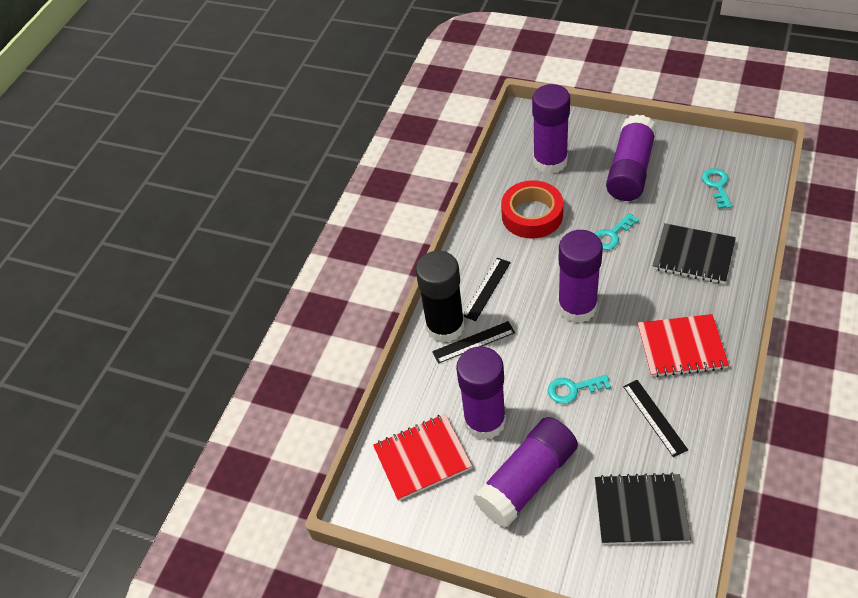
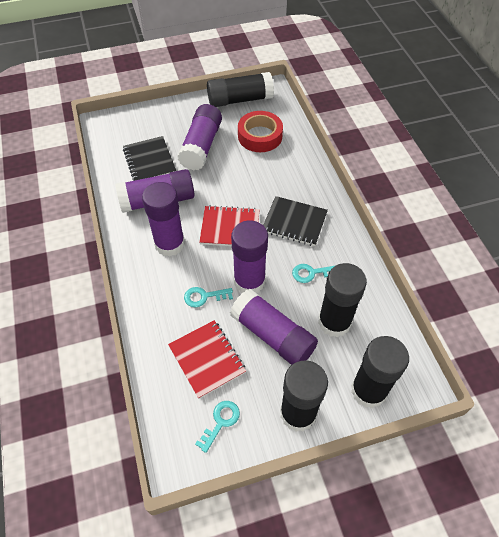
black glue stick: 1 -> 4
black ruler: 3 -> 0

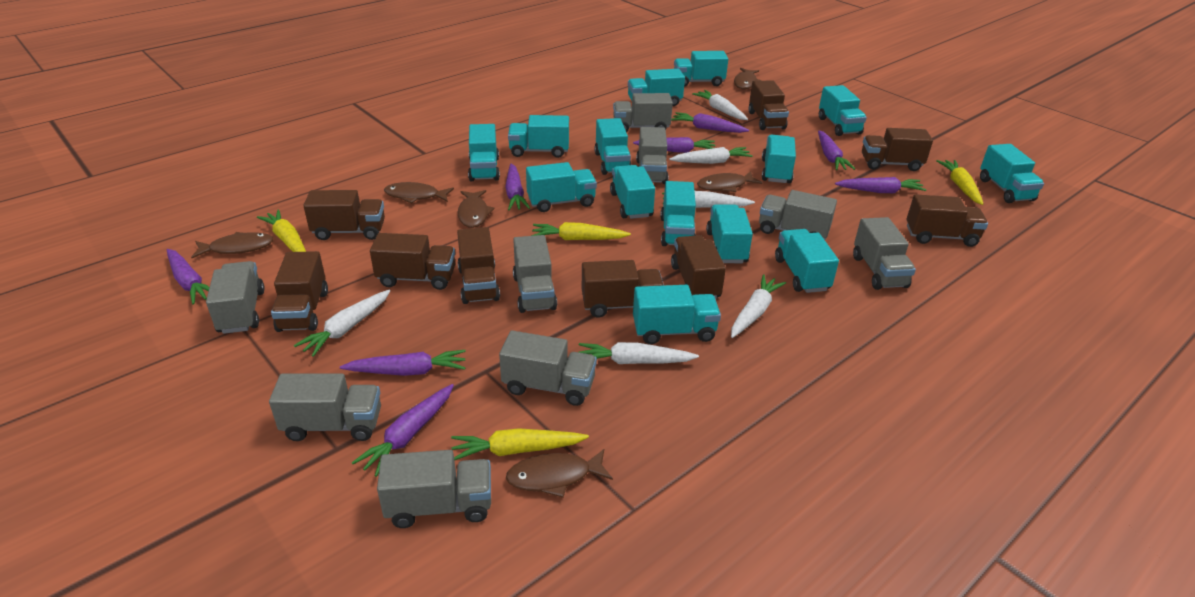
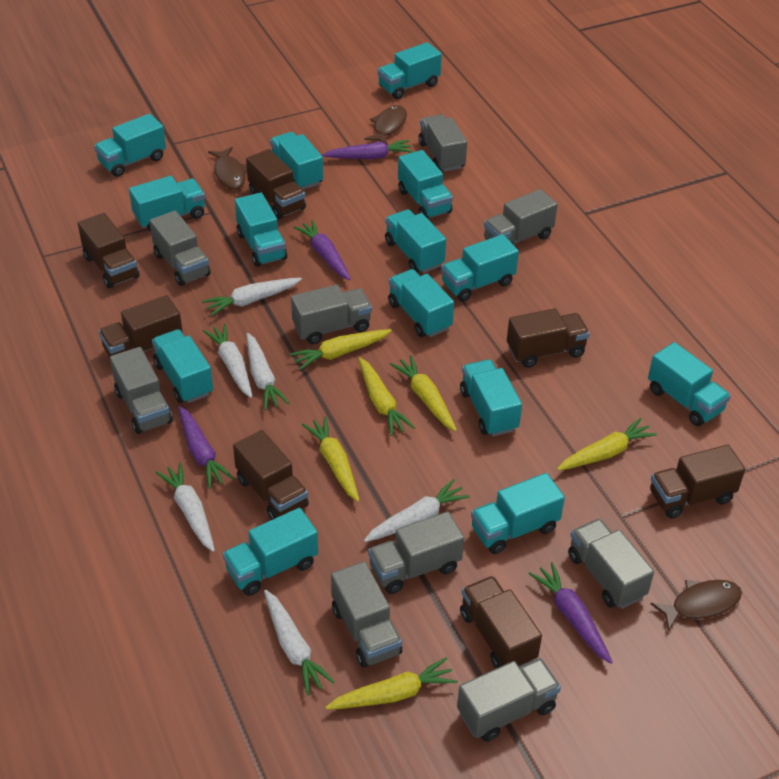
brown fish: 6 -> 3
brown truck: 9 -> 7
purple carrot: 8 -> 4
yellow carrot: 4 -> 6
**********
◆ What is being asked
Omit the pictures; print the records above exactly.

◆ Answer section
black glue stick: 1 -> 4
black ruler: 3 -> 0

brown fish: 6 -> 3
brown truck: 9 -> 7
purple carrot: 8 -> 4
yellow carrot: 4 -> 6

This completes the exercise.